## TRY IT
Report every line from the following entries that contains the string "teapot".
MATERIAL SUPPLIED below:
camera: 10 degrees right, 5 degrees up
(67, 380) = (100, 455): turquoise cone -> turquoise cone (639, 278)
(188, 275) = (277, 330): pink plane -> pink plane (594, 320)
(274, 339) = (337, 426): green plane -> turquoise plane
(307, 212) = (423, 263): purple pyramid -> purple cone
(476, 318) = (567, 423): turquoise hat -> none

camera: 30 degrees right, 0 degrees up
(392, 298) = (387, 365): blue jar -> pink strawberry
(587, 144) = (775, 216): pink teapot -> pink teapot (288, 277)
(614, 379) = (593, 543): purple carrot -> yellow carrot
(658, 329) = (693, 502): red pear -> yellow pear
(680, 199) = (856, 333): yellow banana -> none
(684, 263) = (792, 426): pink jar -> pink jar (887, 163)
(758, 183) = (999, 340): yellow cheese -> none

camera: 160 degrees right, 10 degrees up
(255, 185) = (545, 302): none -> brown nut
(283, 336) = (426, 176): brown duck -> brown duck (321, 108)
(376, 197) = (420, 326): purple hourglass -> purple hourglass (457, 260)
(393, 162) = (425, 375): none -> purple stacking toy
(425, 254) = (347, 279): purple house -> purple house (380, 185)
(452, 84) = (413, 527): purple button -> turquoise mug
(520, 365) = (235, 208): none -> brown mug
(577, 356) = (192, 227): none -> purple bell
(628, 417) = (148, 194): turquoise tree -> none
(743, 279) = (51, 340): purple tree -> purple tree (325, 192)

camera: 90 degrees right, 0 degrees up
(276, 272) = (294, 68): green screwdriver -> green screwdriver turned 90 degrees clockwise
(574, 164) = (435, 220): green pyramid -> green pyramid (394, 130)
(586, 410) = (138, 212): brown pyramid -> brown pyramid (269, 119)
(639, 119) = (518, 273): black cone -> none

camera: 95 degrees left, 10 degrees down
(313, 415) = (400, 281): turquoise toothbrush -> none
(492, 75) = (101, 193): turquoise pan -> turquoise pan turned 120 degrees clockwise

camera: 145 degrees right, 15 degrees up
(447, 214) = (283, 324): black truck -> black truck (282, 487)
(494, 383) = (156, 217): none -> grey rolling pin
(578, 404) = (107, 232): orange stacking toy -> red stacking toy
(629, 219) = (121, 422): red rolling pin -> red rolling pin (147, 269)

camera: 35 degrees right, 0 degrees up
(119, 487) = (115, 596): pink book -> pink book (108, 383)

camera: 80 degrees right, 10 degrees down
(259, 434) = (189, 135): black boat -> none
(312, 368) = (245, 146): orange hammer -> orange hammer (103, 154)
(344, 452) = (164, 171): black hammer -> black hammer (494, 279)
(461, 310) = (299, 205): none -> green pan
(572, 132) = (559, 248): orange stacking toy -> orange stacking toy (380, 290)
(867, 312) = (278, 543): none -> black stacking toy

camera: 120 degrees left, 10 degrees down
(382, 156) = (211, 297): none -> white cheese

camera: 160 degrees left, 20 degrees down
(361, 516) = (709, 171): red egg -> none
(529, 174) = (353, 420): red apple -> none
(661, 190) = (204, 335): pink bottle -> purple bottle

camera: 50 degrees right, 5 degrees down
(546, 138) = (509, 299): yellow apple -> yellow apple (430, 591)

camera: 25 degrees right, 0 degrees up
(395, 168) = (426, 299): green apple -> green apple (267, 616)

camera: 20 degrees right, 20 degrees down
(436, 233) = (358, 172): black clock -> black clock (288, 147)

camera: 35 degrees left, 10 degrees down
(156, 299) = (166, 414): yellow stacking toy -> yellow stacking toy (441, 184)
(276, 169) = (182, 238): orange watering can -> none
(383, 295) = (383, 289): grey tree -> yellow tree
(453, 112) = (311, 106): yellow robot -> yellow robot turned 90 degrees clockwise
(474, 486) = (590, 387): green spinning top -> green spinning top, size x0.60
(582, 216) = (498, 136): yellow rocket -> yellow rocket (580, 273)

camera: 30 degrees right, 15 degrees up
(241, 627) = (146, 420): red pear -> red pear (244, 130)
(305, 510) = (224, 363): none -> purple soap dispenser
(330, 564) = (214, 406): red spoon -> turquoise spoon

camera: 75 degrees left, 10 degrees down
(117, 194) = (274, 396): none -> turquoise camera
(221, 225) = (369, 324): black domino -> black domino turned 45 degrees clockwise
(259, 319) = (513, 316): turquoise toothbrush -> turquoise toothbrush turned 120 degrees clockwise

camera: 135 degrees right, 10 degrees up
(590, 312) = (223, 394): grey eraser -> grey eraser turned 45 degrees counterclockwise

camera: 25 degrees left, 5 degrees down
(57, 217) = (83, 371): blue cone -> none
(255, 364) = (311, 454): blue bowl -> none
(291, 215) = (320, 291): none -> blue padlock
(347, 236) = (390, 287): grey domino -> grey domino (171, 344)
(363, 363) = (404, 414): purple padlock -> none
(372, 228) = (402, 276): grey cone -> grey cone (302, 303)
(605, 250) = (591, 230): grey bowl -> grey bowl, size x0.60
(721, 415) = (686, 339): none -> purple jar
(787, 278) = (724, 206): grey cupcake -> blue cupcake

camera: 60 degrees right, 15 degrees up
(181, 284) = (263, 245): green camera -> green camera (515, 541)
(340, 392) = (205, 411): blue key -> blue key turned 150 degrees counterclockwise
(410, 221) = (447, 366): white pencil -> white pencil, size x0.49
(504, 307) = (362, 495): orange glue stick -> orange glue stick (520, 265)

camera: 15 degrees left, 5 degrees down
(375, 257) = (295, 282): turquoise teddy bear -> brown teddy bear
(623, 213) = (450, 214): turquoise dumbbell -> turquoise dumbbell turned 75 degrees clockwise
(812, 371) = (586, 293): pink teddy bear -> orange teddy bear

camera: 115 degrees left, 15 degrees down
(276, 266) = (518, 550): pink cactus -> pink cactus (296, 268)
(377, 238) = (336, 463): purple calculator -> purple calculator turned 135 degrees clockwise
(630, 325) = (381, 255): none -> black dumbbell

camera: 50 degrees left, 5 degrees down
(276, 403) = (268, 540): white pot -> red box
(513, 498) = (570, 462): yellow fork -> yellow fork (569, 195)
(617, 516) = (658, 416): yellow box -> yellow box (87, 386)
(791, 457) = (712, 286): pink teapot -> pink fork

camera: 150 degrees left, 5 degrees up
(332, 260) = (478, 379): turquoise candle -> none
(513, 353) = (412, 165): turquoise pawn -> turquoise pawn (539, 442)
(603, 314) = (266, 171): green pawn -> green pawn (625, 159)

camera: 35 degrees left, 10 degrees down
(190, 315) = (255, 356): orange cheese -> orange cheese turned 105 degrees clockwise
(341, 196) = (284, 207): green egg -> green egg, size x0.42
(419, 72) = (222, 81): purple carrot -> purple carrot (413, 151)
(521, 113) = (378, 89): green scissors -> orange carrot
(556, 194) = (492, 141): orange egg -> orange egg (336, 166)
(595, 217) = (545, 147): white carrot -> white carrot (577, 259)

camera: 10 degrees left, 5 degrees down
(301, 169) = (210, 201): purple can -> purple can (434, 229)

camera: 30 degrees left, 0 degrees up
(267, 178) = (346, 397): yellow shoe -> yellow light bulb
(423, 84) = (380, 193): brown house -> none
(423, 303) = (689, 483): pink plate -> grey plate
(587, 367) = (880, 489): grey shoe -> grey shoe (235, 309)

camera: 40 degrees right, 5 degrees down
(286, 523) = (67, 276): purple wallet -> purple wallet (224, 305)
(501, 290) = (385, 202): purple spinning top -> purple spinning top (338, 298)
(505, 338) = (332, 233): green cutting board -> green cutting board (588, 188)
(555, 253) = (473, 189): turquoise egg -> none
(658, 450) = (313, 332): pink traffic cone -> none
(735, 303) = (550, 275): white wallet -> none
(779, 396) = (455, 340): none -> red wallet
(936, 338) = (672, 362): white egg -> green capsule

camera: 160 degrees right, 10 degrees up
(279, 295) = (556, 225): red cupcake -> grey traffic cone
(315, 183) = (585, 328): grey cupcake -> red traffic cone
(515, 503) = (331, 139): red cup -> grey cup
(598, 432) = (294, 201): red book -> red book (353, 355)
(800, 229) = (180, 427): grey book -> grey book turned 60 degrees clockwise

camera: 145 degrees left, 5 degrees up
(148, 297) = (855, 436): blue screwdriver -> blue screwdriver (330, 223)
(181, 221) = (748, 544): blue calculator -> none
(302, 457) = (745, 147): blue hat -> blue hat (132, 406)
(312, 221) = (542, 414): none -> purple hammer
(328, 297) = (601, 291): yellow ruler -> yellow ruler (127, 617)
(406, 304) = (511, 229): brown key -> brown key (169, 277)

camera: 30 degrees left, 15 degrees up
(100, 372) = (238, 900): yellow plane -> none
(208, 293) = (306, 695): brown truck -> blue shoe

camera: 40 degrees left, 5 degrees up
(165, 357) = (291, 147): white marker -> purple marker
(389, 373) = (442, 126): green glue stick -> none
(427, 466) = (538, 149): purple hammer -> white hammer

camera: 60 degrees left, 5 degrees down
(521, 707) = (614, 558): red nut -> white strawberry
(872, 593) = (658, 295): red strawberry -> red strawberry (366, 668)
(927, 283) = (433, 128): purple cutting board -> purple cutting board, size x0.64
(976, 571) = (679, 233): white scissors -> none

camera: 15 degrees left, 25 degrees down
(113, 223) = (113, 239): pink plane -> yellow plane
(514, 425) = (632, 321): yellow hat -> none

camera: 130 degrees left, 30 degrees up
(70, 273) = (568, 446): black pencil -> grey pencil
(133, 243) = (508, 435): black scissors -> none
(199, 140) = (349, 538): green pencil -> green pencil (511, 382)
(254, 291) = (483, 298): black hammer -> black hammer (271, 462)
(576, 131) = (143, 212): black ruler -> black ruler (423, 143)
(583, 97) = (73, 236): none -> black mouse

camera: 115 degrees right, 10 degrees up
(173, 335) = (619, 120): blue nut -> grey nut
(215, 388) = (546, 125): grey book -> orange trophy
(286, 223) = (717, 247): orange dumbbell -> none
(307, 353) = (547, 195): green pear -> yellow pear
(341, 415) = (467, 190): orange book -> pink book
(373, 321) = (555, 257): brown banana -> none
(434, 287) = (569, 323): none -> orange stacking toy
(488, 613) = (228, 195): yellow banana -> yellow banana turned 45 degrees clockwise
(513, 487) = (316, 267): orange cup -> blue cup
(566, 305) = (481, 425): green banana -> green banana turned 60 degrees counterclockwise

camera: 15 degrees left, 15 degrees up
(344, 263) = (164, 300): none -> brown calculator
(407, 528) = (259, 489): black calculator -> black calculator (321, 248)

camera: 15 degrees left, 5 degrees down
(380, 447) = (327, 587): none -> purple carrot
End of MATERIAL SUPPLIED.
## OUTPUT BELOW
(587, 144) = (775, 216): pink teapot -> pink teapot (288, 277)
(791, 457) = (712, 286): pink teapot -> pink fork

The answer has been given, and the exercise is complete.